*ACTIVITY:* Only the lines from the one containing "pink tile G1 level 1 -> pink tile D1 level 2" through the last line below should be written out, exactly and with both ends kept.

*DATA SHOWN:*
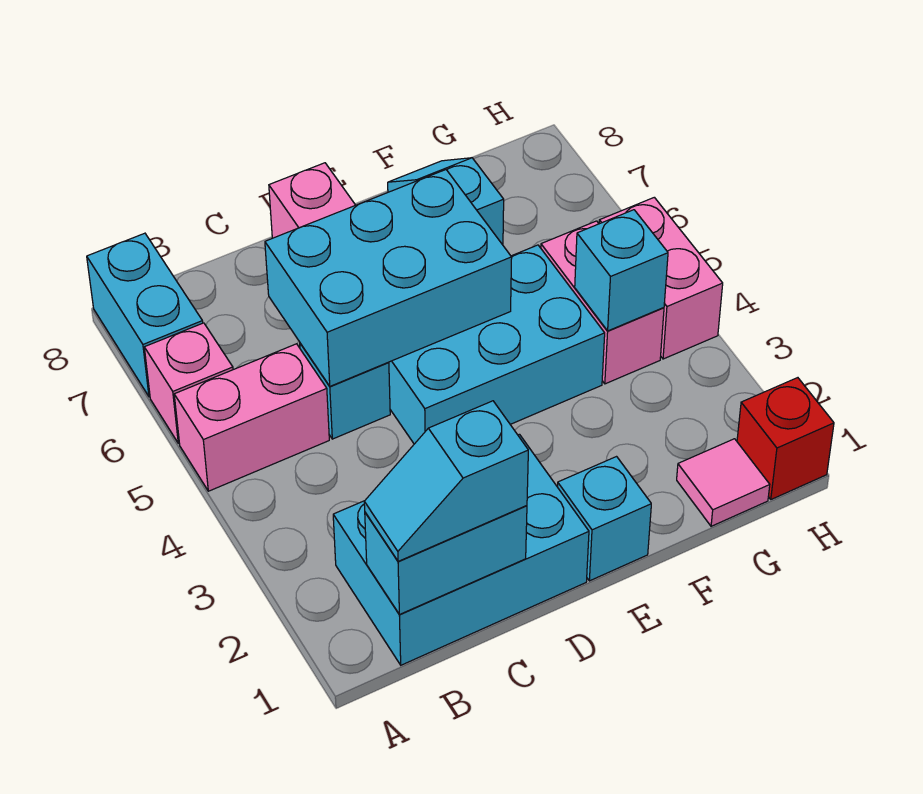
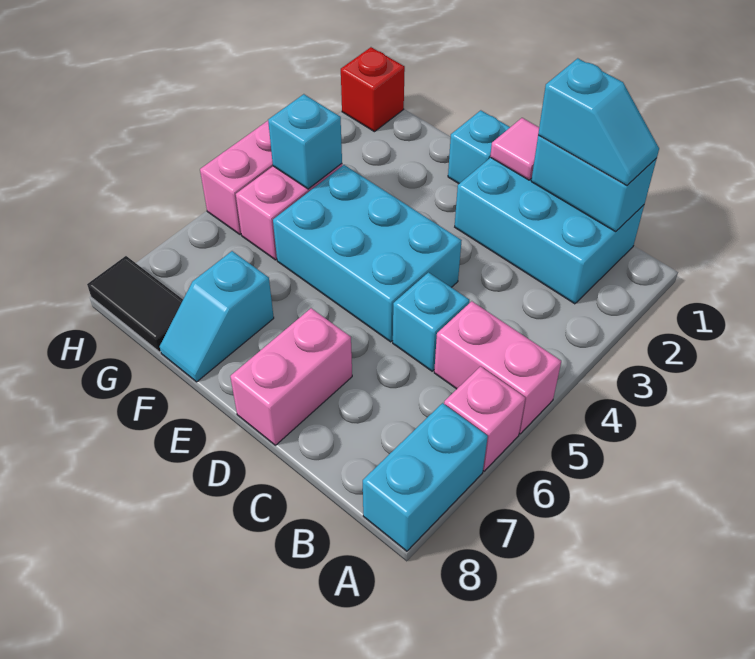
cyan brick C5:E6 level 2 -> none
pink tile G1 level 1 -> pink tile D1 level 2
none -> black tile G8:H8 level 1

*RESULT FOR THIS EXERCISE:*
pink tile G1 level 1 -> pink tile D1 level 2
none -> black tile G8:H8 level 1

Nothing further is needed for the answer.